:: TASK OBJECTIVE ::
From the listing below, pull out every line that contains the string "pizz". Treat uppercase and lowercase letters as different.

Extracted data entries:
-*-
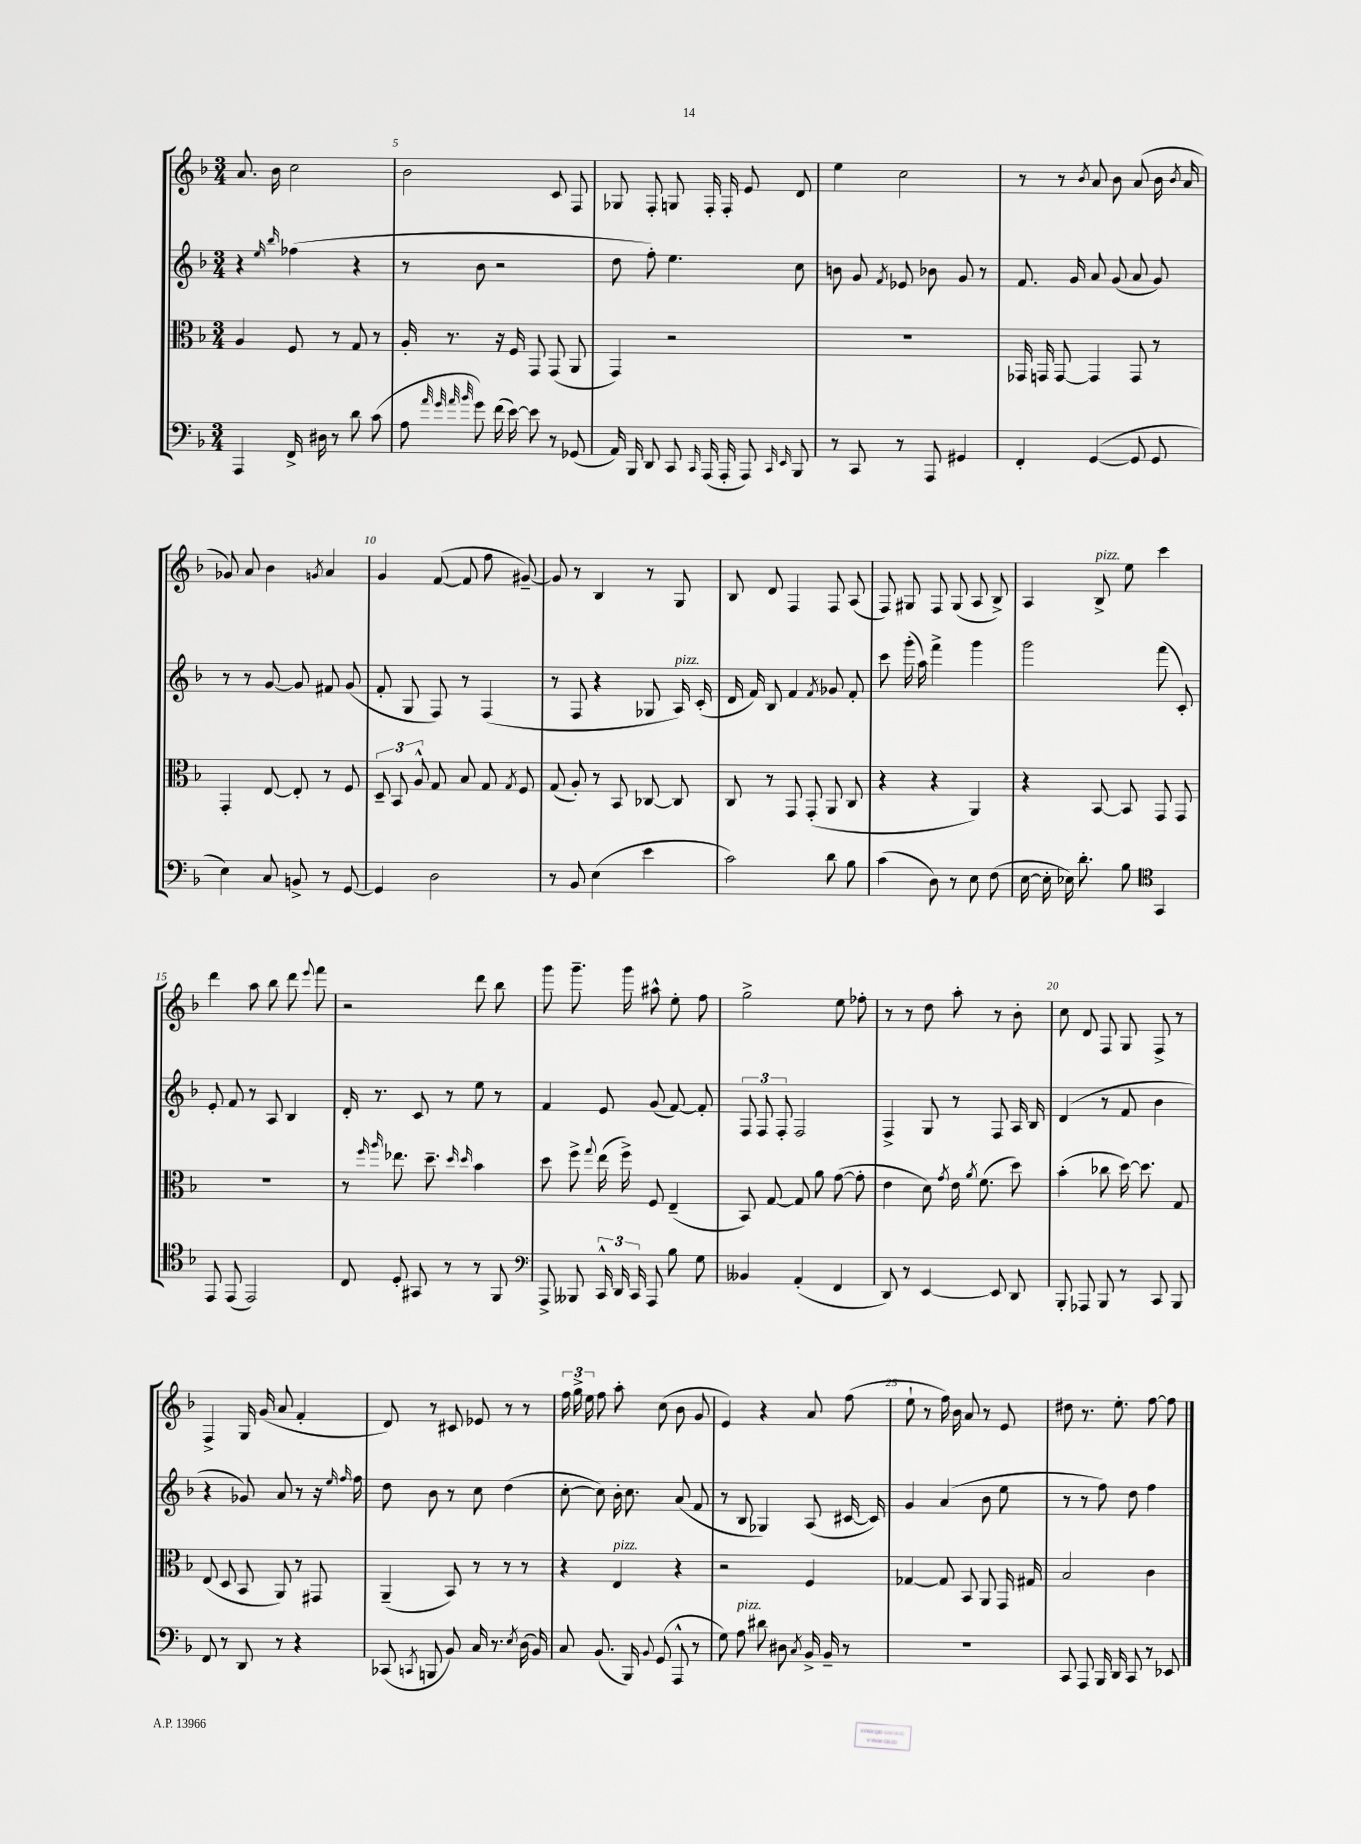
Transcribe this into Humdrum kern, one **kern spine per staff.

**kern	**kern	**kern	**kern
*part4	*part3	*part2	*part1
*staff4	*staff3	*staff2	*staff1
*clefF4	*clefC3	*clefG2	*clefG2
*k[b-]	*k[b-]	*k[b-]	*k[b-]
*M3/4	*M3/4	*M3/4	*M3/4
=4	=4	=4	=4
4AAA/	4A/	4r	8.a/
.	.	.	16b-\
.	.	16qqee/	.
.	.	16qqbb-/	.
16FF^/	8F/	(4ff-X\	2cc\
16D#X\	.	.	.
8r	8r	.	.
8d\	8G/	4r	.
(8c\	8r	.	.
=5	=5	=5	=5
8A\	16A'/	8r	2b-\
.	8.r	.	.
32qqa/	.	.	.
32qqg/	.	.	.
32qqa/	.	.	.
32qqb-/	.	.	.
8g\)	.	8b-\	.
(16f\	16r	2r	.
[16e\)	16F/	.	.
8e\]	8GG/	.	.
8r	(8GG/	.	8c/
(8GG-X/	8AA/	.	8F/
=6	=6	=6	=6
16AA/)	4GG/)	8dd\	8G-X/
16BBB-/	.	.	.
8DD/	.	8ff'\)	8F'/
8CC/	2r	4.ee\	8Gn/
16qqCC/	.	.	.
(16AAA/	.	.	16F'/
16AAA'/	.	.	16F'/
8AAA/)	.	.	8e/
16qqCC/	.	.	.
16qqEE/	.	.	.
8BBB-/	.	8cc\	8d/
=7	=7	=7	=7
8r	2.r	8bn\	4ee\
8CC/	.	8g/	.
.	.	8qf/	.
8r	.	8e-X/	2cc\
8AAA/	.	8b-X\	.
4GG#X/	.	8g/	.
.	.	8r	.
=8	=8	=8	=8
4FF'/	16GG-X/	8.f/	8r
.	16GGn/	.	.
.	[8GG/	.	8r
.	.	16g/	.
.	.	.	8qb-/
([4GG/	4GG/]	8a/	8a/
.	.	(8g/	8b-\
8GG/]	8GG/	8a/	(8a/
8GG/	8r	8g/)	16b-\
.	.	.	8qb-/
.	.	.	16a/
!!LO:LB:g=z
=9	=9	=9	=9
4E\)	4GG'/	8r	8g-X/)
.	.	8r	8a/
8C/	[8E/	[8g/	4b-\
8BBn^/	8E'/]	8g/]	.
.	.	.	8qgn/
8r	8r	8f#X/	4a/
[8GG/	8F/	(8g/	.
=10	=10	=10	=10
4GG/]	12D~/	8f'/	4g/
.	12BB-/	.	.
.	.	8G/	.
.	12A^^/	.	.
2D\	8G/	8F/)	([8f/
.	8B-/	8r	8f/]
.	8G/	(4F/	8ff\
.	8qG/	.	.
.	8F/	.	[8g#X~/)
=11	=11	=11	=11
8r	(8G/	8r	8g#/]
8BB-/	8A'/)	8F/	8r
(4E\	8r	4r	4B-/
.	8BB-/	.	.
4e\	[8C-X/	8G-X/	8r
!	!	!LO:TX:a:i:t=pizz.	!
.	8C-/]	16A/)	8G/
.	.	(16c'/	.
=12	=12	=12	=12
2c\)	8C/	16d/	8B-/
.	.	16f/)	.
.	8r	8B-/	8d/
.	8GG/	4f/	4F/
.	(8GG'/	.	.
.	.	8qf/	.
8d\	8AA/	8g-X/	8F/
8B-\	8C/	8f'/	(8A/
=13	=13	=13	=13
(4c\	4r	8ccc\	8F/)
.	.	(16ggg'\	8G#X/
.	.	16aa\)	.
8D\)	4r	4fff^\	8F/
8r	.	.	(8G#/
8E\	4AA/)	4ggg\	8A/
(8F\	.	.	8B-^/)
=14	=14	=14	=14
[16E\	4r	2ggg\	4A/
16E'\]	.	.	.
16E-X\)	.	.	.
8.d'\	.	.	.
!	!	!	!LO:TX:a:i:t=pizz.
.	[8BB-/	.	8B-^/
8B-\	8BB-/]	.	8ee\
*clefC4	*	*	*
4GG/	8GG/	(8fff\	4ccc\
.	8GG/	8c'/)	.
!!LO:LB:g=z
=15	=15	=15	=15
8EE/	2.r	8e'/	4ddd\
(8EE/	.	8f/	.
2EE/)	.	8r	8aa\
.	.	8A/	8bb-\
.	.	4B-/	8ddd\
.	.	.	8qqeee/
.	.	.	8fff\
=16	=16	=16	=16
8C/	8r	16d'/	2r
.	.	8.r	.
.	16qqff/	.	.
.	16qqaa/	.	.
8D'/	8.ee-X\	.	.
8GG#X/	.	8c/	.
.	8.dd~\	.	.
8r	.	8r	.
.	16qqdd/	.	.
.	16qqdd/	.	.
8r	4b-\	8ee\	8ddd\
8FF/	.	8r	8bb-\
=17	=17	=17	=17
*clefF4	*	*	*
8AAA^/	8dd\	4f/	8ggg\
8BBB--X/	8ff^\	.	8.ggg~\
.	8qqgg/	.	.
24CC^^/	(16ee\	8e/	.
24DD/	.	.	.
.	16ff^\)	.	16ggg\
24CC/	.	.	.
8AAA/	8F/	(8g/	8aa#X^^\
8B-\	(4E~/	[8f/)	8ee'\
8G\	.	8f'/]	8ff\
=18	=18	=18	=18
4BB--X/	8BB-/)	12F/	2gg^\
.	.	12F/	.
.	[8G/	.	.
.	.	12F'/	.
(4AA'/	8G/]	2F/	.
.	8a\	.	.
4FF/	([8g\	.	8ee\
.	8g'\]	.	8ff-X'\
=19	=19	=19	=19
8DD/)	4e\	4F^/	8r
8r	.	.	8r
[4EE/	8d\)	8G/	8dd\
.	8qg/	.	.
.	16e\	8r	8aa'\
.	8qa/	.	.
.	(8.f\	.	.
8EE/]	.	8F/	8r
8DD/	8dd\)	16A/	8b-'\
.	.	16B-/	.
=20	=20	=20	=20
8BBB-'/	(4b-'\	(4d/	8cc\
8AAA-X/	.	.	8d/
8BBB-/	8cc-X\	8r	8F/
8r	[16dd\)	8f/	8G/
.	8.dd\]	.	.
8CC/	.	4b-\	8F^/
8BBB-/	8G/	.	8r
!!LO:LB:g=z
=21	=21	=21	=21
8FF/	(8E/	4r	4F^/
8r	8D/	.	.
8DD/	8BB-/	8g-X/)	16G/
.	.	.	(16g/
8r	8AA/)	8a/	8a/
4r	8r	8r	4f'/
.	8GG#X/	16r	.
.	.	16qqee/	.
.	.	16qqff/	.
.	.	16ff\	.
=22	=22	=22	=22
(8CC-X/	(4AA~/	8dd\	8d/)
8qCCn/	.	.	.
8BBBn/	.	8b-\	8r
8BB-/)	8BB-/)	8r	8c#X/
16C/	8r	8cc\	8e-X/
8.r	.	.	.
.	8r	(4dd\	8r
8qE/	.	.	.
(16D\	8r	.	8r
16BB-/)	.	.	.
=23	=23	=23	=23
8C/	4r	[8cc'\	24ff\
.	.	.	24gg^\
.	.	.	24ee\
(8.BB-/	.	8cc\])	8ff\
!	!LO:TX:a:i:t=pizz.	!	!
.	4E/	16b-'\	8aa'\
16BBB-/)	.	8.cc\	.
8qqBB-/	.	.	.
(8GG/	.	.	(8cc\
8AAA^^/	4r	(8a/	8b-\
8r	.	8f/	8g/
=24	=24	=24	=24
8G\)	2r	8r	4e/)
!LO:TX:a:i:t=pizz.	!	!	!
8A\	.	8B-/	.
8d#X\	.	4G-X/)	4r
8D#X\	.	.	.
8qC/	.	.	.
16BB-^/	4F/	(8A/	8a/
16BB-~/	.	.	.
8r	.	[16c#X/	(8ff\
.	.	16c#/])	.
=25	=25	=25	=25
2.r	[4G-X/	4g/	8ee`\
.	.	.	8r
.	8G-/]	(4a/	16ff\)
.	.	.	16b-\
.	8BB-/	.	8a/
.	8AA/	8b-\	8r
.	16GG/	8ee\	8e/
.	16G#X/	.	.
=26	=26	=26	=26
8CC/	2B-/	8r	8dd#X\
8AAA/	.	8r	8.r
16BBB-/	.	8ff\)	.
16DD/	.	.	8.ee'\
8CC/	.	8dd\	.
8r	4c\	4ff\	[8ff\
8EE-X/	.	.	8ff\]
==	==	==	==
*-	*-	*-	*-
-*-
:: FINAL ANSWER ::
!	!	!LO:TX:a:i:t=pizz.	!
!	!	!	!LO:TX:a:i:t=pizz.
!	!LO:TX:a:i:t=pizz.	!	!
!LO:TX:a:i:t=pizz.	!	!	!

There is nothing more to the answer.